_TASK_: From the line that contains "red square: (805, 724) -> (774, 698), moved" through the line that contains "green triangle: (276, 95)", output every line of the listing below exactly and leave out all the rest.
== Segment start ==
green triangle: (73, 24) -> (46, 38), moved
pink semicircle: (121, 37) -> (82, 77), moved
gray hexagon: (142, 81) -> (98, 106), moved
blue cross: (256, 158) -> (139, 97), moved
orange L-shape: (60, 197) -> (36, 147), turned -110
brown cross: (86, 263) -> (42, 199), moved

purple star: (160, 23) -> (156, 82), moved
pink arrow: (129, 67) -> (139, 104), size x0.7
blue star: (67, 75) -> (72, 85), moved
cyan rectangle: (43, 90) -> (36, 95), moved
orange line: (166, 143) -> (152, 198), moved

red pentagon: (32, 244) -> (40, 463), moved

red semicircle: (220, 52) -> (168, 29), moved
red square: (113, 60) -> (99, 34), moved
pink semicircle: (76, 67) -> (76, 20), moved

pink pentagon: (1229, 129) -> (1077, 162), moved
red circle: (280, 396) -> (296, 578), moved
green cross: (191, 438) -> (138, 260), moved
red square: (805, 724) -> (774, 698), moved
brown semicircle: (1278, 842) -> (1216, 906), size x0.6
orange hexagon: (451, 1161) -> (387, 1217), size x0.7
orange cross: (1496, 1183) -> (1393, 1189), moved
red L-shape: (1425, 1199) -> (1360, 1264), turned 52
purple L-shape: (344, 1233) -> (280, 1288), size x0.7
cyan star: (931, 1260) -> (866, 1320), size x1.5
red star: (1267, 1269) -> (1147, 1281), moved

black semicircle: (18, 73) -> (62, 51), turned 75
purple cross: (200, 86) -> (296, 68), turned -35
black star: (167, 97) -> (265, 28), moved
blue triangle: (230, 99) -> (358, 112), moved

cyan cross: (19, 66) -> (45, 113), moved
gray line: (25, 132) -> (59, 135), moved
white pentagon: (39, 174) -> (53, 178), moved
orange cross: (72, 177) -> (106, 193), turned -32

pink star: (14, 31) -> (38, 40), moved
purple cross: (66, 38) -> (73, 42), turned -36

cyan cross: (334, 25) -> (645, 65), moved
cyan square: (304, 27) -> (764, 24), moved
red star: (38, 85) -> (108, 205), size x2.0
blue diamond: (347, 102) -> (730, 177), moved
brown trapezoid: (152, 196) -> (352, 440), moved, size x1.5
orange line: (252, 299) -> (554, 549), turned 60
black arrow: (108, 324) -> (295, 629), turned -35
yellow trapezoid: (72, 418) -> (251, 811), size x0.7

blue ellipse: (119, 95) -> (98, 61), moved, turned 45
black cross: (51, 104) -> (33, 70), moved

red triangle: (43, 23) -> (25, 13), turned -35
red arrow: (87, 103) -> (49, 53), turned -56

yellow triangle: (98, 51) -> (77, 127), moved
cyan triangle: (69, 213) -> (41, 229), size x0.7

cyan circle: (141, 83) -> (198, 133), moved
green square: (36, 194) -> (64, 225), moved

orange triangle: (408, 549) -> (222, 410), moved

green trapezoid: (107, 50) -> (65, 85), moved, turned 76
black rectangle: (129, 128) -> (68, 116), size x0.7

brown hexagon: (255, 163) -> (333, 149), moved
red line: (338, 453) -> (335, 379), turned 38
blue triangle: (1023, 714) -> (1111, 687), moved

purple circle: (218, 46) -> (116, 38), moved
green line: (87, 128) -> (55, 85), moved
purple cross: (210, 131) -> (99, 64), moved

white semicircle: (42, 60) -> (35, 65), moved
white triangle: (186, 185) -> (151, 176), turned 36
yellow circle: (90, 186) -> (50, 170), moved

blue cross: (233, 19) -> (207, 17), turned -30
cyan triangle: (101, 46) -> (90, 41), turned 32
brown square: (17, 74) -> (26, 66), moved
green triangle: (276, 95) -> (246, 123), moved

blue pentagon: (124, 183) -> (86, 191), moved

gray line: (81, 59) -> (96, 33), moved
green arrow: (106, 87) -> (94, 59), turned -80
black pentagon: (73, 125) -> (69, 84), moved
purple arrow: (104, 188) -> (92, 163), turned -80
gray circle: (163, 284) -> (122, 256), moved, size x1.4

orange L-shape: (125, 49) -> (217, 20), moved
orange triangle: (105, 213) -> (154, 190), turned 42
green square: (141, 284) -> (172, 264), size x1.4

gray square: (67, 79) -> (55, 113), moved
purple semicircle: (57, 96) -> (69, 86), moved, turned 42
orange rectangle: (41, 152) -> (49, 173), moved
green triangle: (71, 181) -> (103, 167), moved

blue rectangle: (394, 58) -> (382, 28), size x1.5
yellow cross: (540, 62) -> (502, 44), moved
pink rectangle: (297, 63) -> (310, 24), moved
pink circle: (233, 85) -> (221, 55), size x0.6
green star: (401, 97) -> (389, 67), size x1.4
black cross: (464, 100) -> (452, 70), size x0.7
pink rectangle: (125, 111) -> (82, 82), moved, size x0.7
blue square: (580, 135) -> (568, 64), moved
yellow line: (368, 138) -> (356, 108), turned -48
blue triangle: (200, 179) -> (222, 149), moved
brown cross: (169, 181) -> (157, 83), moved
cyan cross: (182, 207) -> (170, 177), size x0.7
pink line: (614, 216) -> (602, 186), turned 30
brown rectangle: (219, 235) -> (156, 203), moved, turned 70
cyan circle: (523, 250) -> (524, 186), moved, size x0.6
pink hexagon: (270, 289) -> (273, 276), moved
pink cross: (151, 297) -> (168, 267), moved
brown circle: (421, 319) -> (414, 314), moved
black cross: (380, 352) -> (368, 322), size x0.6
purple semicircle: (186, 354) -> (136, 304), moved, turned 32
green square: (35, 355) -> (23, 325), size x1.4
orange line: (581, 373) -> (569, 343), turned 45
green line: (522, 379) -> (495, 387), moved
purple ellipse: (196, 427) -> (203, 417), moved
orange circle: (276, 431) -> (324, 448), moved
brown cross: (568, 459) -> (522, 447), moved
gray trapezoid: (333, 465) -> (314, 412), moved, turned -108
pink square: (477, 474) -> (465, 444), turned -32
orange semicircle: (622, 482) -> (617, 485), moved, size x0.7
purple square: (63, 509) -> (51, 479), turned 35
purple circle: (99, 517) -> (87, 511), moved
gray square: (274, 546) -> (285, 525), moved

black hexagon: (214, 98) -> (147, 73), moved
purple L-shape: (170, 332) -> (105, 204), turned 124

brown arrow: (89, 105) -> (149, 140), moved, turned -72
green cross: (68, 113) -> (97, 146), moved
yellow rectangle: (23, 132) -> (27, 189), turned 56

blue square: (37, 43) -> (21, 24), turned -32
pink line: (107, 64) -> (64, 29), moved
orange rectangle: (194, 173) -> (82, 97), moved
== Segment end ==
_EXERCISE ANSWER_:
red square: (805, 724) -> (774, 698), moved
brown semicircle: (1278, 842) -> (1216, 906), size x0.6
orange hexagon: (451, 1161) -> (387, 1217), size x0.7
orange cross: (1496, 1183) -> (1393, 1189), moved
red L-shape: (1425, 1199) -> (1360, 1264), turned 52
purple L-shape: (344, 1233) -> (280, 1288), size x0.7
cyan star: (931, 1260) -> (866, 1320), size x1.5
red star: (1267, 1269) -> (1147, 1281), moved

black semicircle: (18, 73) -> (62, 51), turned 75
purple cross: (200, 86) -> (296, 68), turned -35
black star: (167, 97) -> (265, 28), moved
blue triangle: (230, 99) -> (358, 112), moved

cyan cross: (19, 66) -> (45, 113), moved
gray line: (25, 132) -> (59, 135), moved
white pentagon: (39, 174) -> (53, 178), moved
orange cross: (72, 177) -> (106, 193), turned -32

pink star: (14, 31) -> (38, 40), moved
purple cross: (66, 38) -> (73, 42), turned -36

cyan cross: (334, 25) -> (645, 65), moved
cyan square: (304, 27) -> (764, 24), moved
red star: (38, 85) -> (108, 205), size x2.0
blue diamond: (347, 102) -> (730, 177), moved
brown trapezoid: (152, 196) -> (352, 440), moved, size x1.5
orange line: (252, 299) -> (554, 549), turned 60
black arrow: (108, 324) -> (295, 629), turned -35
yellow trapezoid: (72, 418) -> (251, 811), size x0.7

blue ellipse: (119, 95) -> (98, 61), moved, turned 45
black cross: (51, 104) -> (33, 70), moved

red triangle: (43, 23) -> (25, 13), turned -35
red arrow: (87, 103) -> (49, 53), turned -56

yellow triangle: (98, 51) -> (77, 127), moved
cyan triangle: (69, 213) -> (41, 229), size x0.7

cyan circle: (141, 83) -> (198, 133), moved
green square: (36, 194) -> (64, 225), moved

orange triangle: (408, 549) -> (222, 410), moved

green trapezoid: (107, 50) -> (65, 85), moved, turned 76
black rectangle: (129, 128) -> (68, 116), size x0.7

brown hexagon: (255, 163) -> (333, 149), moved
red line: (338, 453) -> (335, 379), turned 38
blue triangle: (1023, 714) -> (1111, 687), moved

purple circle: (218, 46) -> (116, 38), moved
green line: (87, 128) -> (55, 85), moved
purple cross: (210, 131) -> (99, 64), moved

white semicircle: (42, 60) -> (35, 65), moved
white triangle: (186, 185) -> (151, 176), turned 36
yellow circle: (90, 186) -> (50, 170), moved

blue cross: (233, 19) -> (207, 17), turned -30
cyan triangle: (101, 46) -> (90, 41), turned 32
brown square: (17, 74) -> (26, 66), moved
green triangle: (276, 95) -> (246, 123), moved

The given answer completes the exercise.